[GIVEN RECORDS — start]

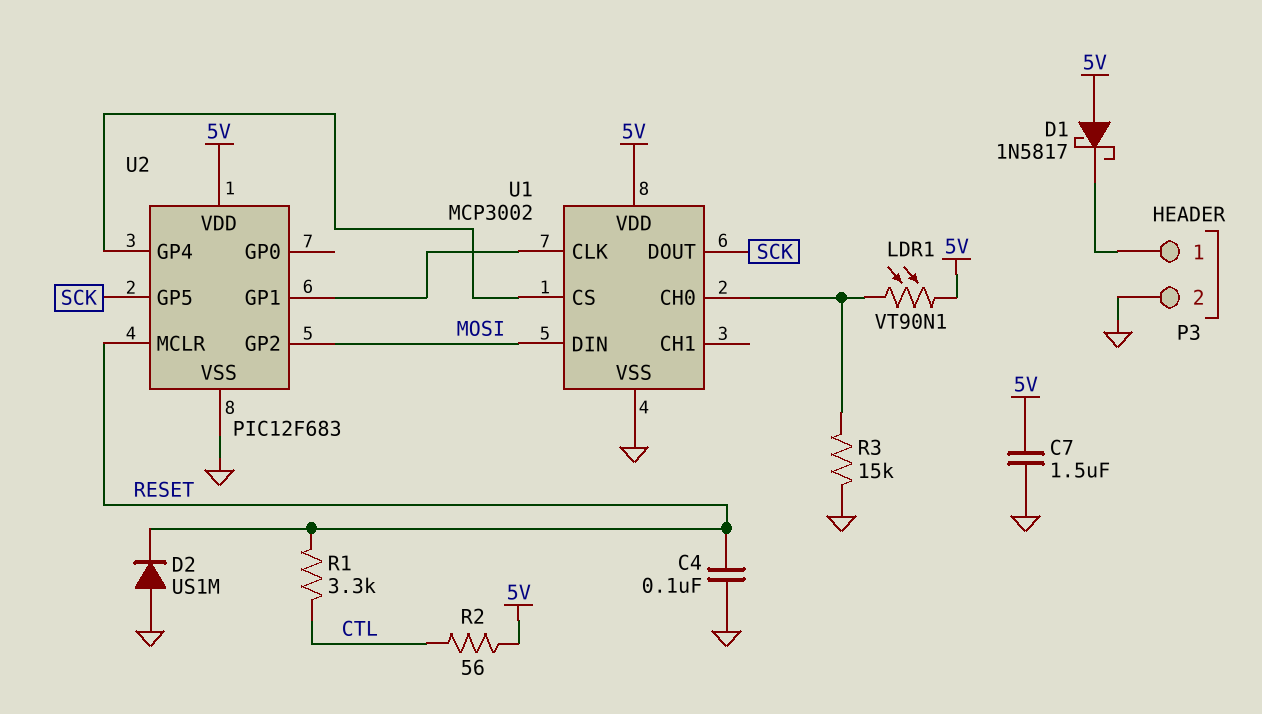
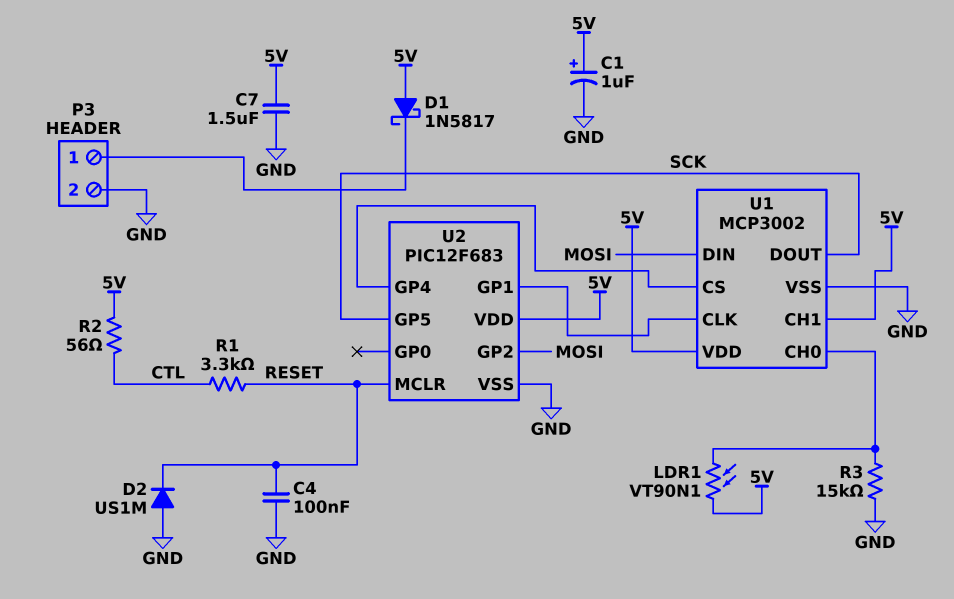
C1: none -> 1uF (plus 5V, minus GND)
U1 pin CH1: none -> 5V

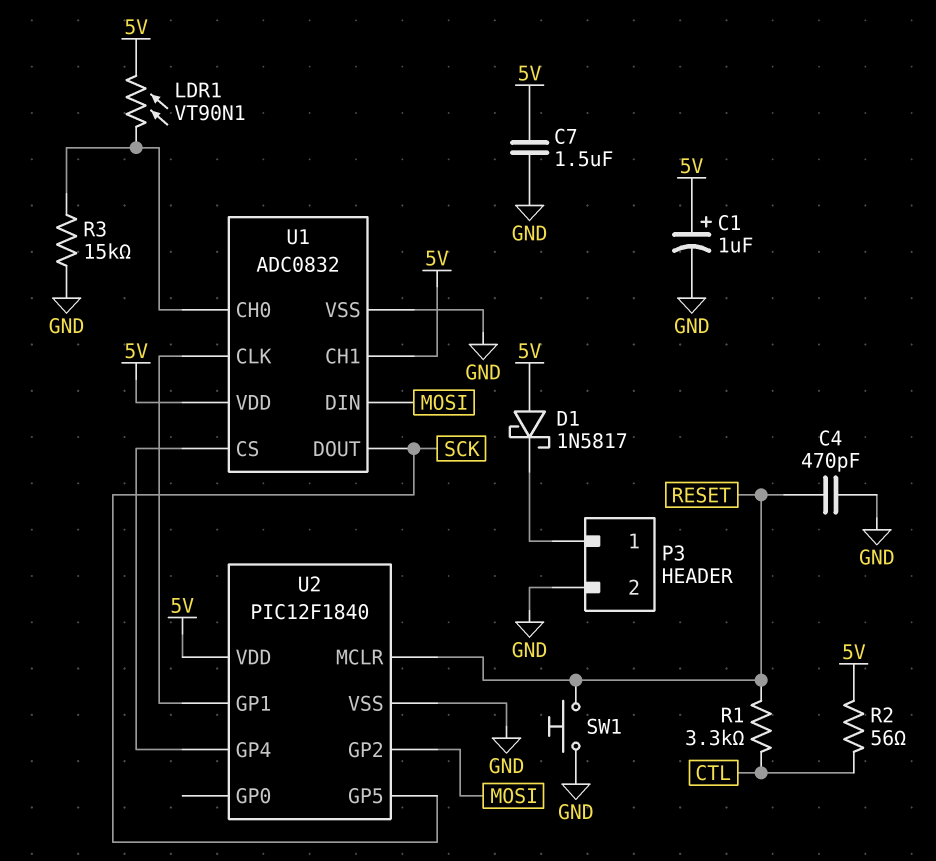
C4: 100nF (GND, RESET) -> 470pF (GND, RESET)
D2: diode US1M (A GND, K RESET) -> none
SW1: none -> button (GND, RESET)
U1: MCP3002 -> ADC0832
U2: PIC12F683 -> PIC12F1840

[GIVEN RECORDS — finish]
[GIVEN RECORDS — start]

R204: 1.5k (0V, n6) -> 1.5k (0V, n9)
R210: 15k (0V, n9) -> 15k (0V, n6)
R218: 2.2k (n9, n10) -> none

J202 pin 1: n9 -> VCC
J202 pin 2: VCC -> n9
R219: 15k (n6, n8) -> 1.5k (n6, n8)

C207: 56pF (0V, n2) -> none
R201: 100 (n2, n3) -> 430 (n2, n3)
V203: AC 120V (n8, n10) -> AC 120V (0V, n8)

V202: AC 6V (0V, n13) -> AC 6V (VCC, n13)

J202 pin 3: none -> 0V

[GIVEN RECORDS — finish]

WHAT IS EXPECTED »
In the listing above, transcribe exactly everything from the line containing "R204: 1.5k (0V, n6) -> 1.5k (0V, n9)" down to the line containing "J202 pin 3: none -> 0V", including both and nothing more.

COMPLETED EXERCISE »
R204: 1.5k (0V, n6) -> 1.5k (0V, n9)
R210: 15k (0V, n9) -> 15k (0V, n6)
R218: 2.2k (n9, n10) -> none

J202 pin 1: n9 -> VCC
J202 pin 2: VCC -> n9
R219: 15k (n6, n8) -> 1.5k (n6, n8)

C207: 56pF (0V, n2) -> none
R201: 100 (n2, n3) -> 430 (n2, n3)
V203: AC 120V (n8, n10) -> AC 120V (0V, n8)

V202: AC 6V (0V, n13) -> AC 6V (VCC, n13)

J202 pin 3: none -> 0V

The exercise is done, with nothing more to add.